*YOUR GOAL*.
Every line from the one with "D4: diode (A" through the end of the entries below must be retyped exactly, and only those lines. The pictures are not part of the copy.

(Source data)
⟨

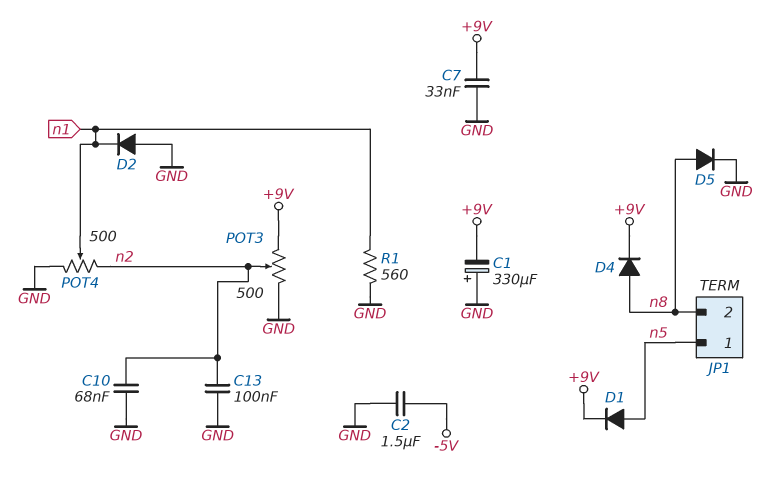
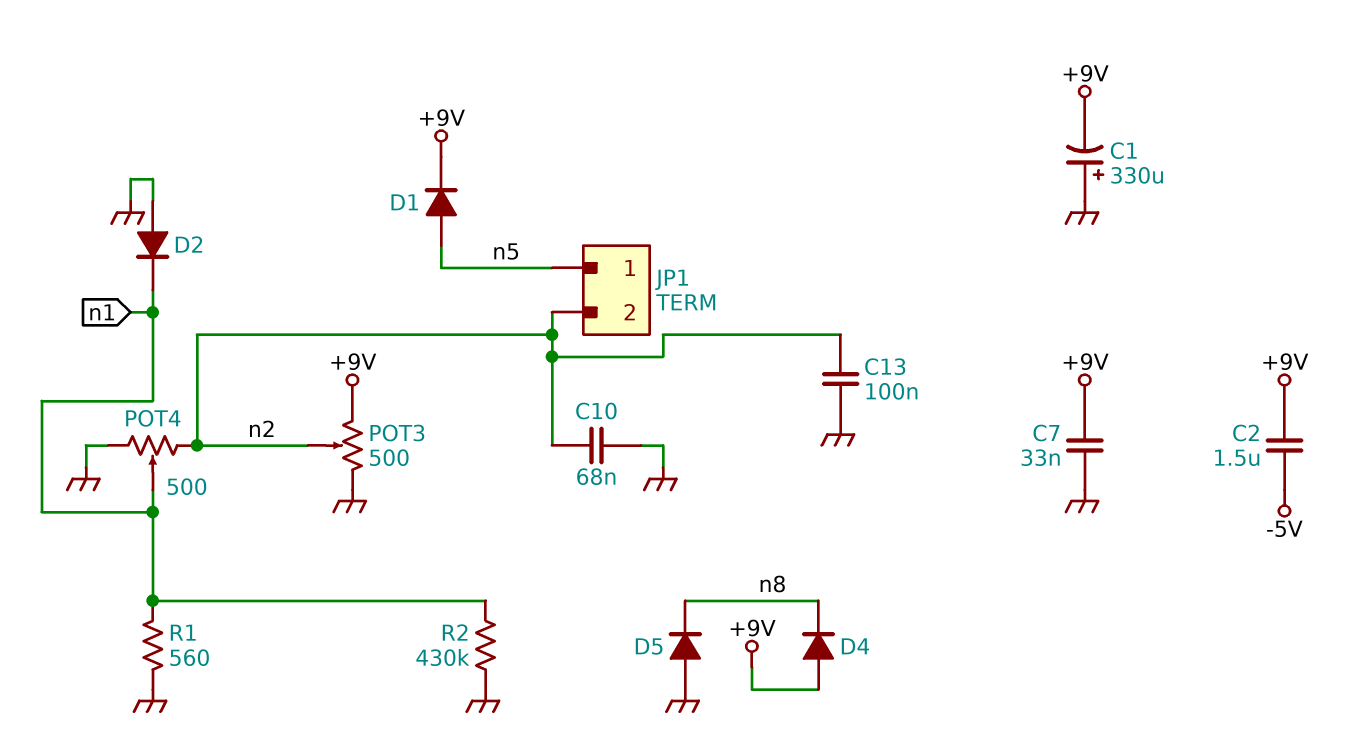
C2: 1.5uF (-5V, GND) -> 1.5uF (+9V, -5V)
D4: diode (A n8, K +9V) -> diode (A +9V, K n8)
D5: diode (A n8, K GND) -> diode (A GND, K n8)
JP1 pin 2: n8 -> n2
R2: none -> 430k (GND, n1)

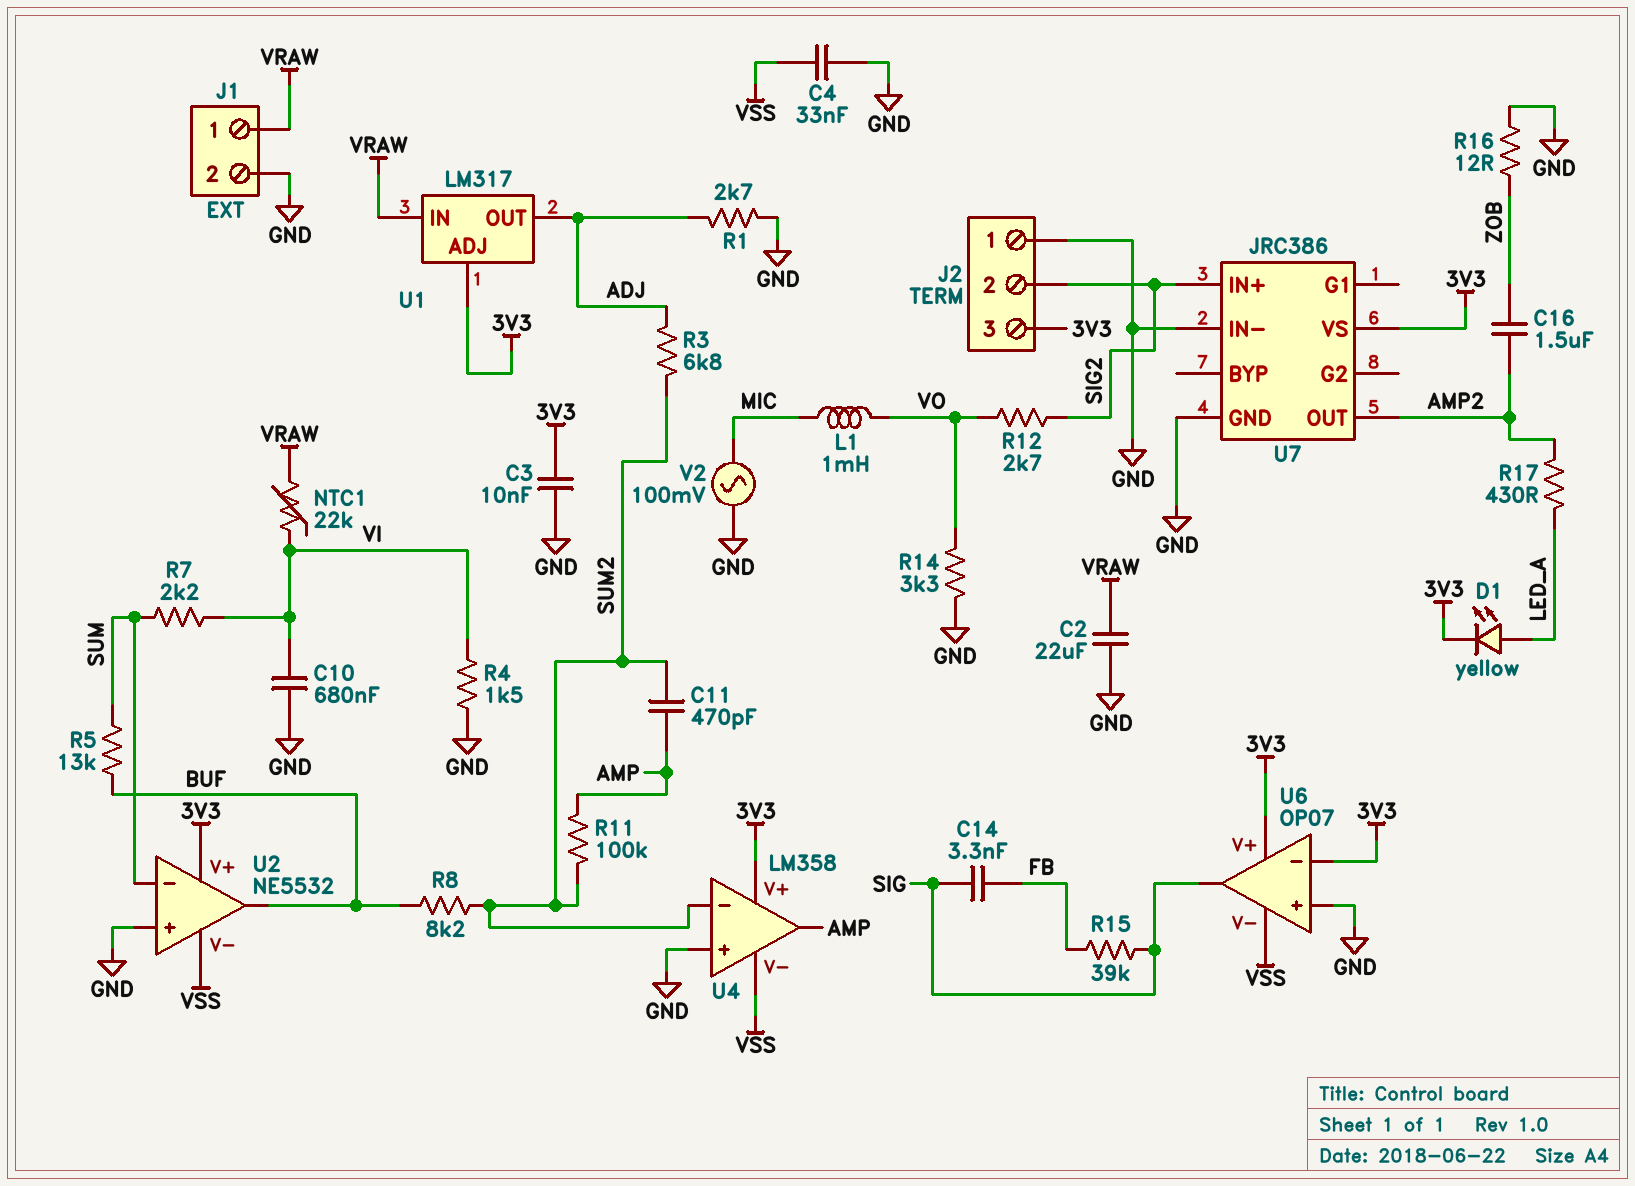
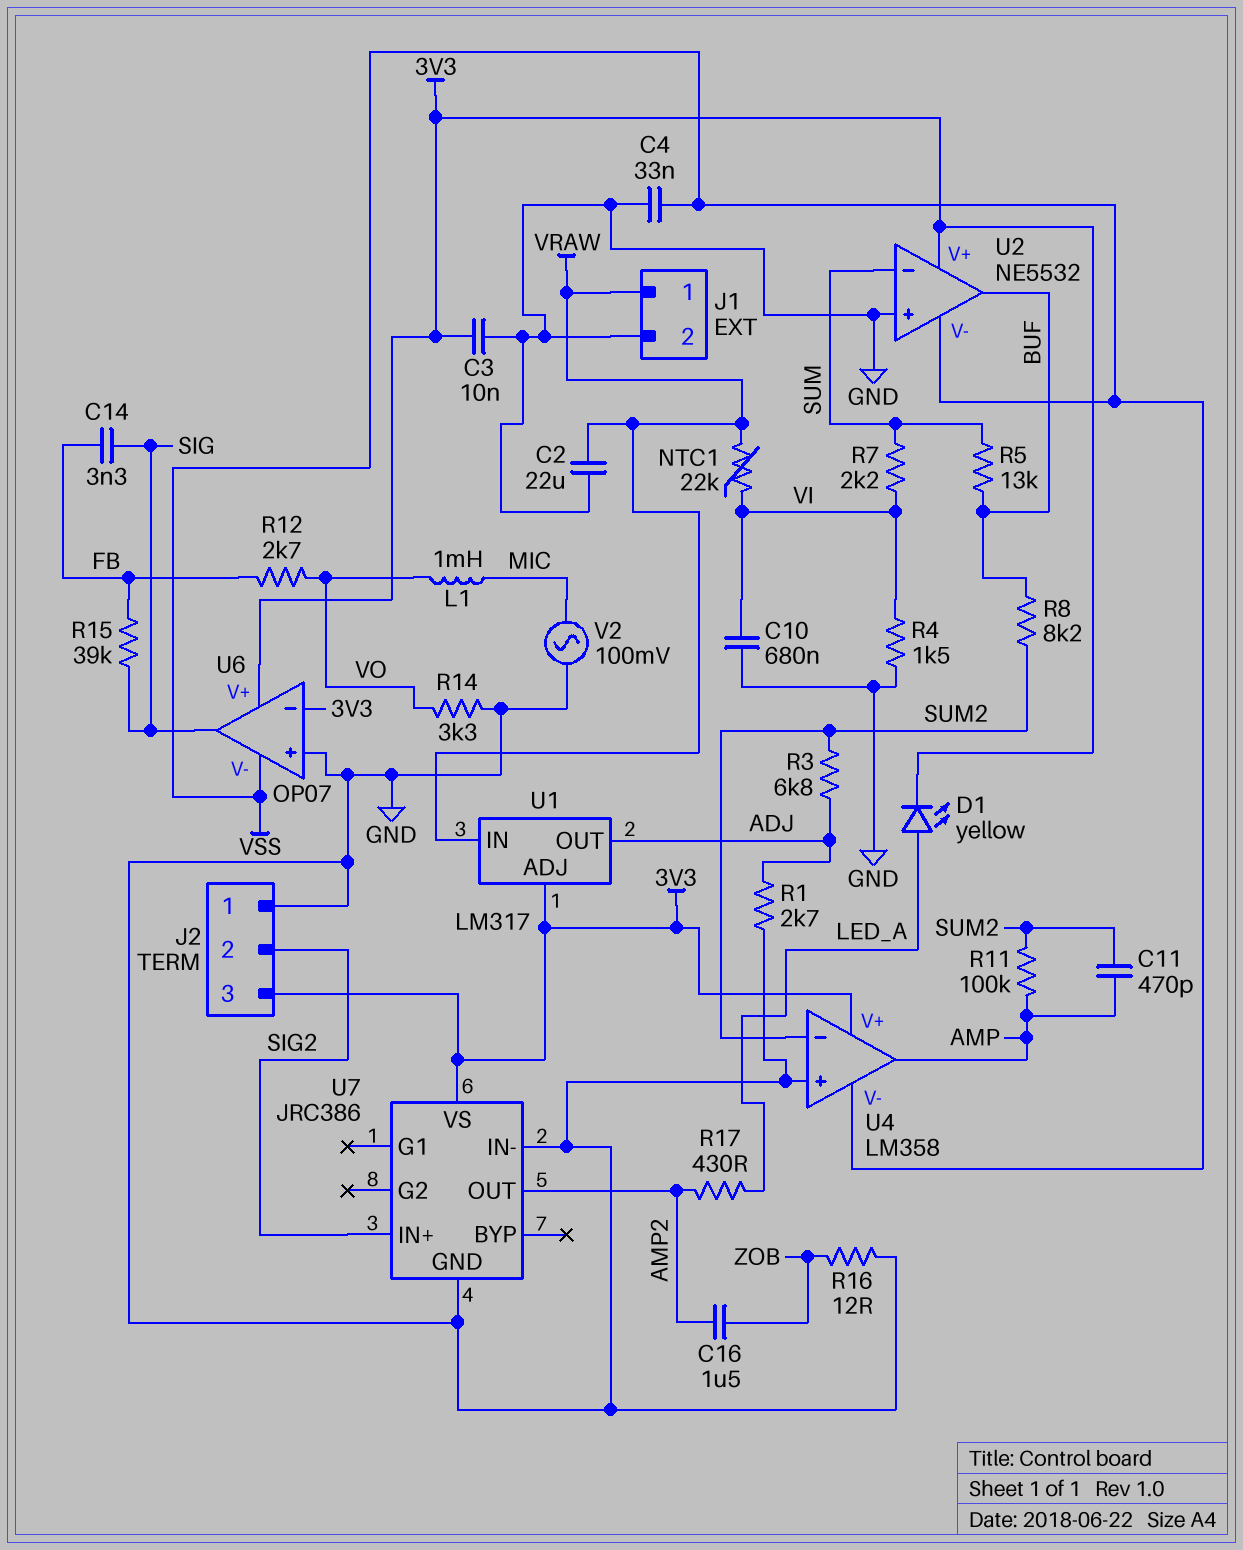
R12: 2.7k (SIG2, VO) -> 2.7k (FB, VO)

⟩

*RESULT OF THIS TASK*.
D4: diode (A n8, K +9V) -> diode (A +9V, K n8)
D5: diode (A n8, K GND) -> diode (A GND, K n8)
JP1 pin 2: n8 -> n2
R2: none -> 430k (GND, n1)

R12: 2.7k (SIG2, VO) -> 2.7k (FB, VO)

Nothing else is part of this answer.